If a line in the records below contains the word "minus", copy it out.
★ ★ ★ ★
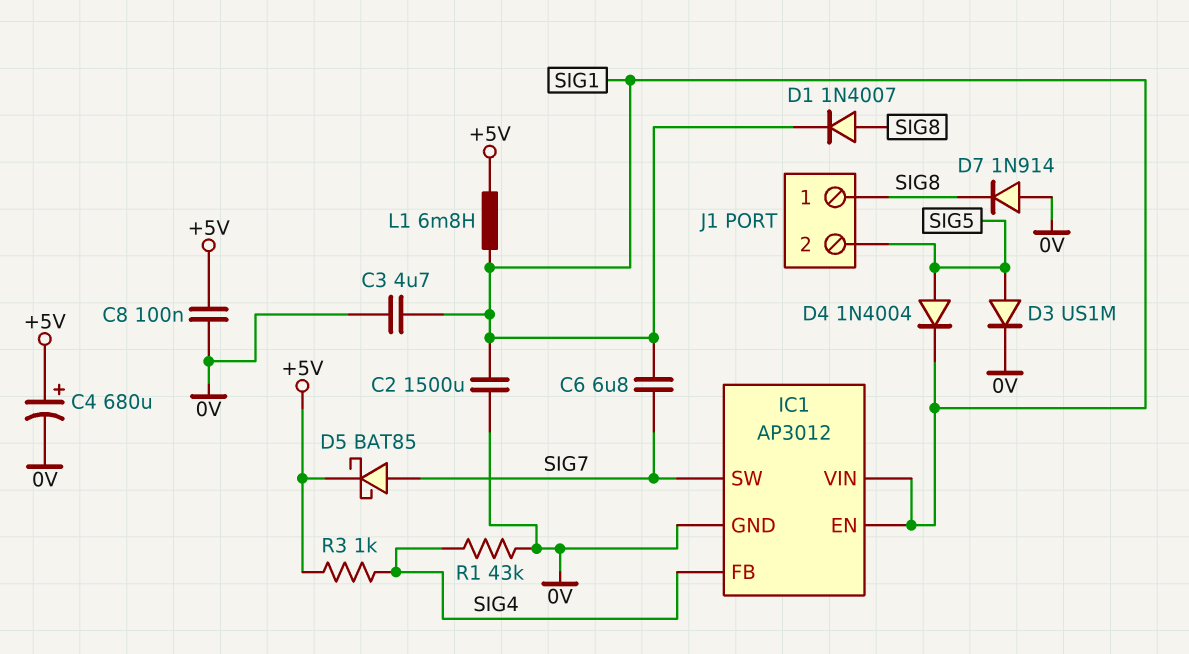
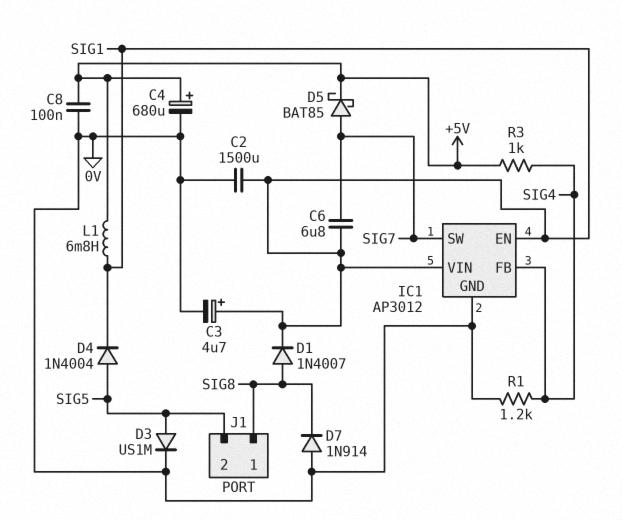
C3: 4.7uF (0V, SIG1) -> 4.7uF (plus SIG1, minus 0V)
R1: 43k (0V, SIG4) -> 1.2k (0V, SIG4)

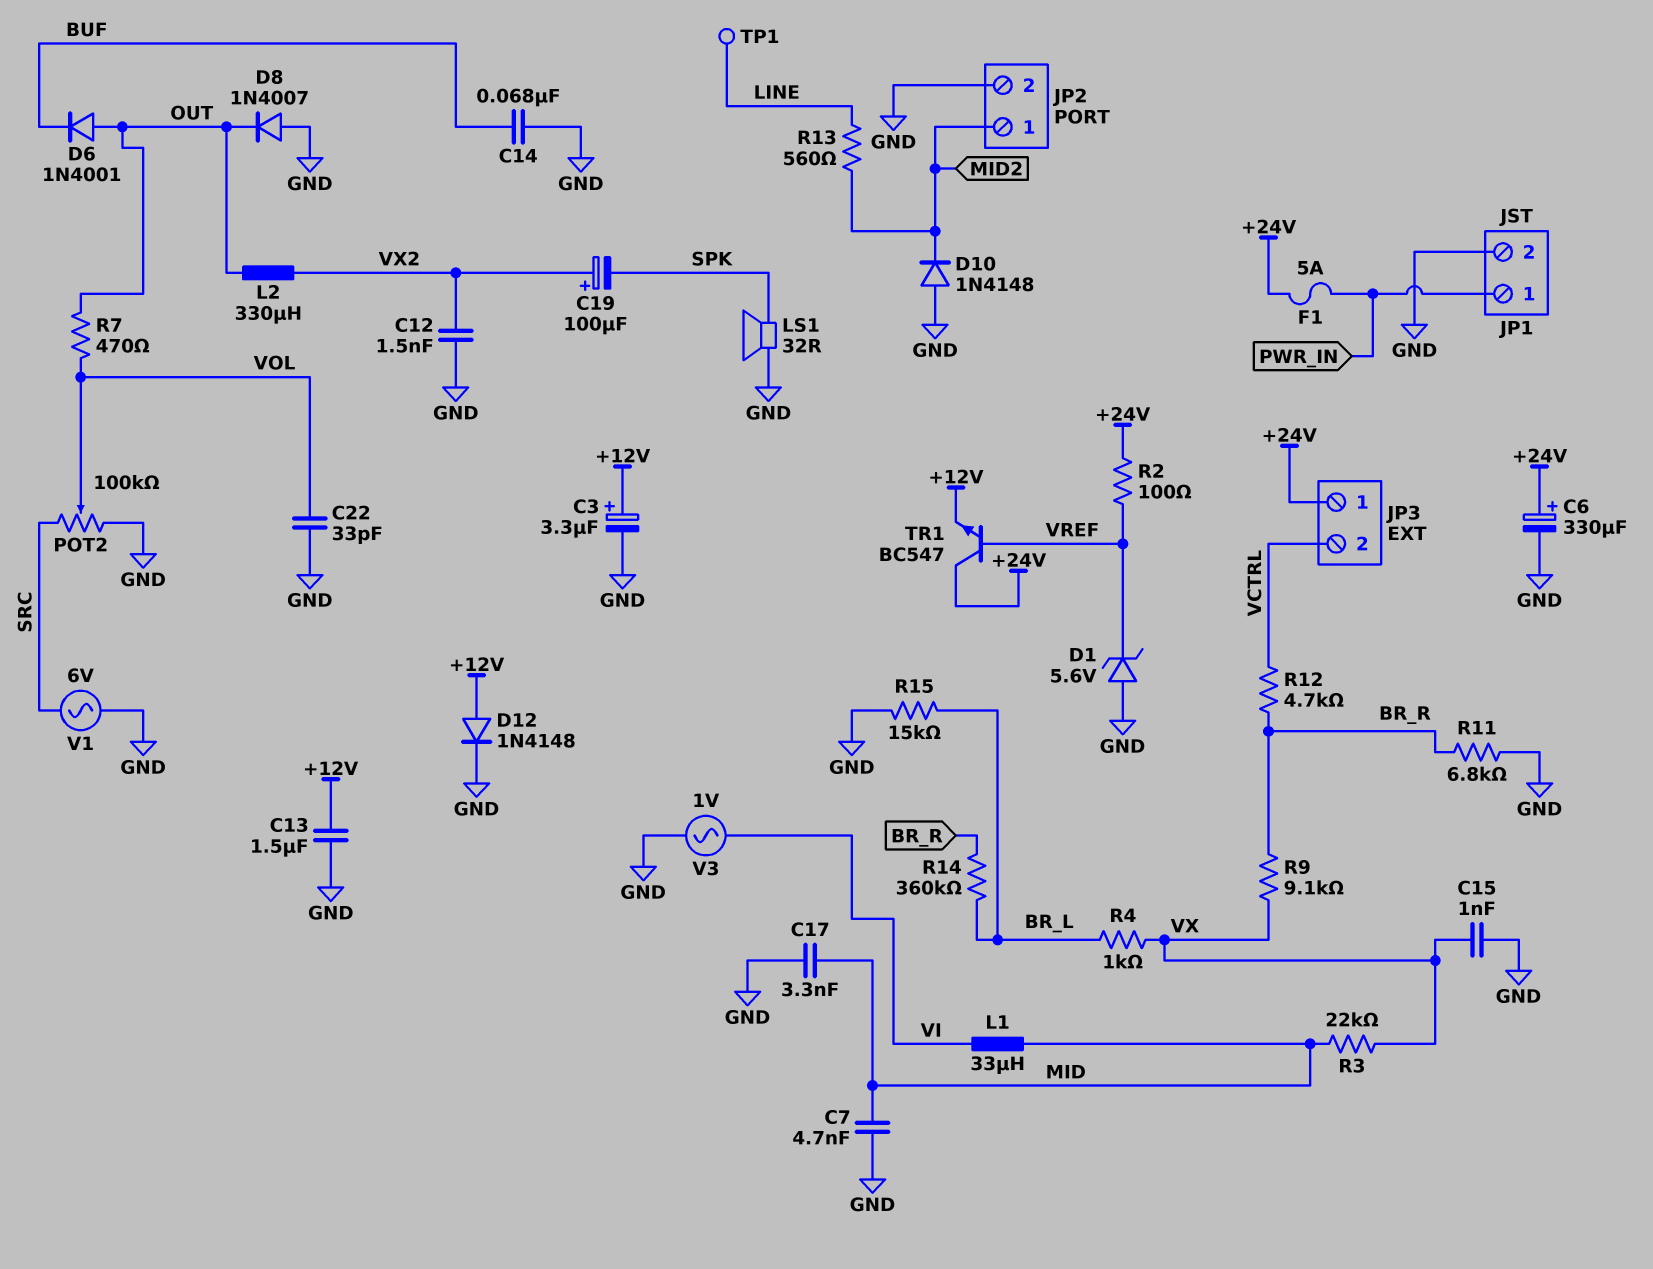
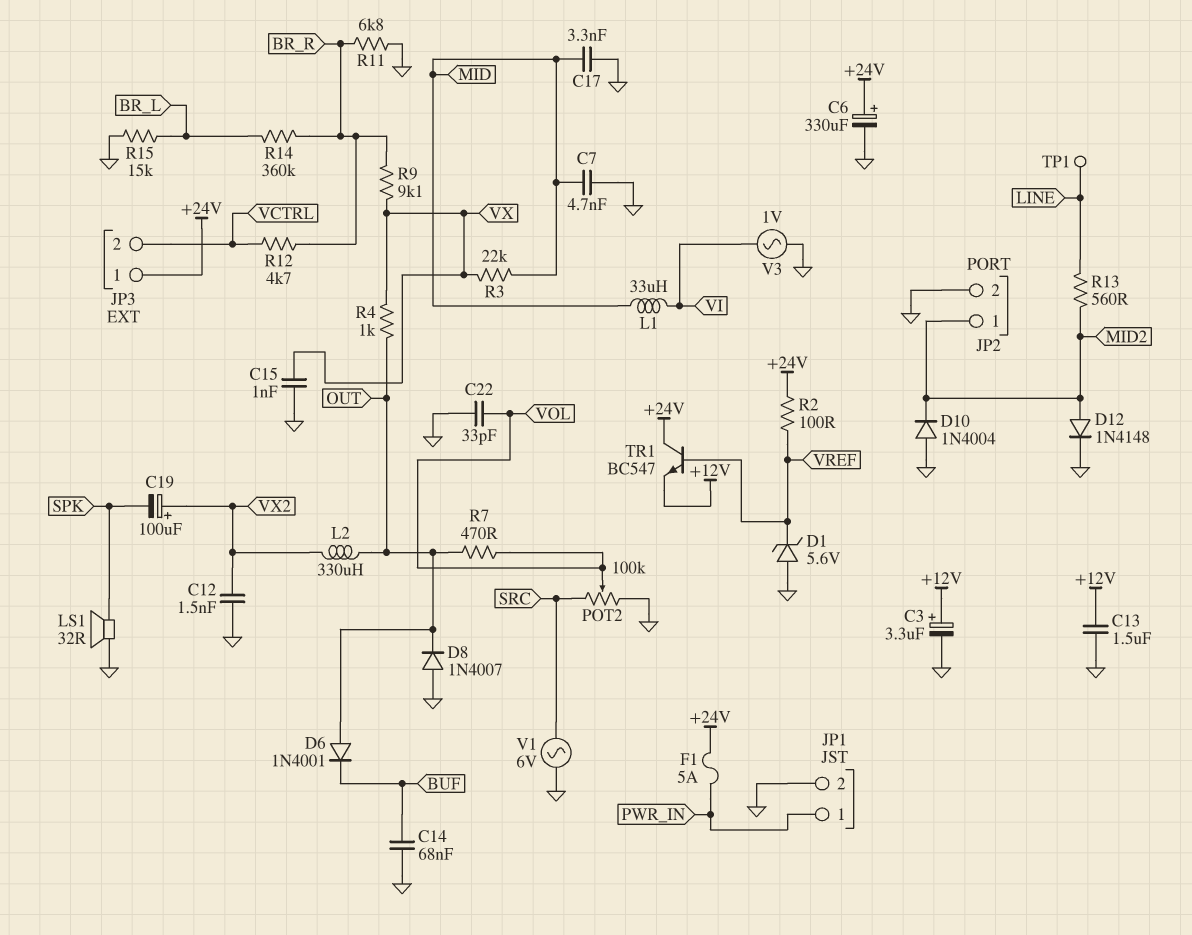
D10: diode 1N4148 (A GND, K MID2) -> diode 1N4004 (A GND, K MID2)
D12: diode 1N4148 (A +12V, K GND) -> diode 1N4148 (A MID2, K GND)
R4: 1k (BR_L, VX) -> 1k (OUT, VX)

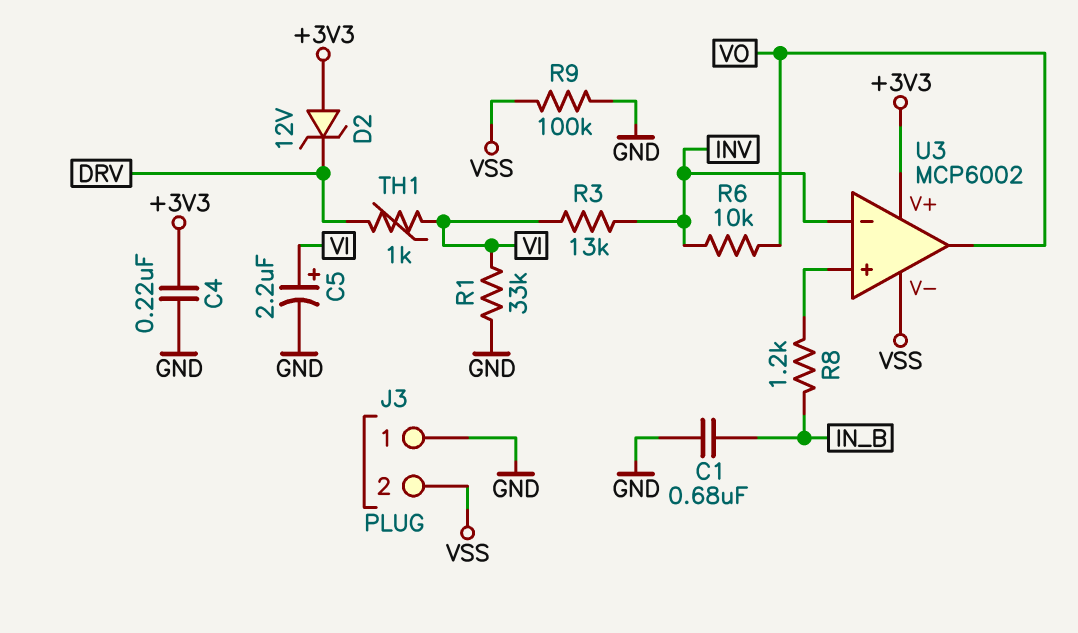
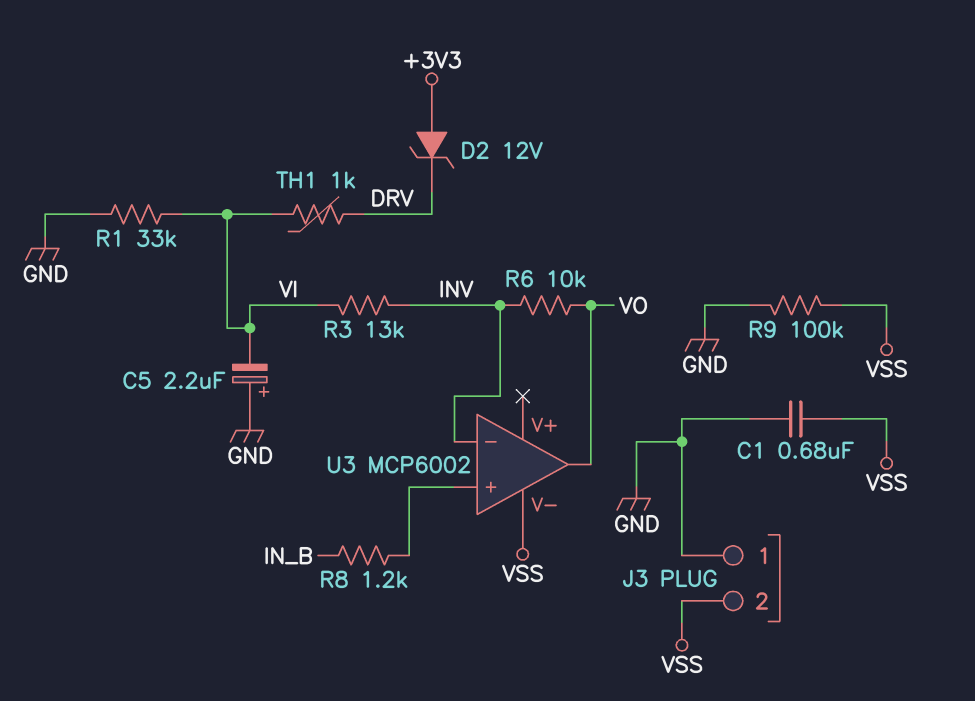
C1: 680nF (GND, IN_B) -> 680nF (GND, VSS)
C4: 220nF (+3V3, GND) -> none
C5: 2.2uF (plus VI, minus GND) -> 2.2uF (plus GND, minus VI)
U3 pin V+: +3V3 -> none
★ ★ ★ ★
## ANSWER TO THIS PROBLEM:
C3: 4.7uF (0V, SIG1) -> 4.7uF (plus SIG1, minus 0V)
C5: 2.2uF (plus VI, minus GND) -> 2.2uF (plus GND, minus VI)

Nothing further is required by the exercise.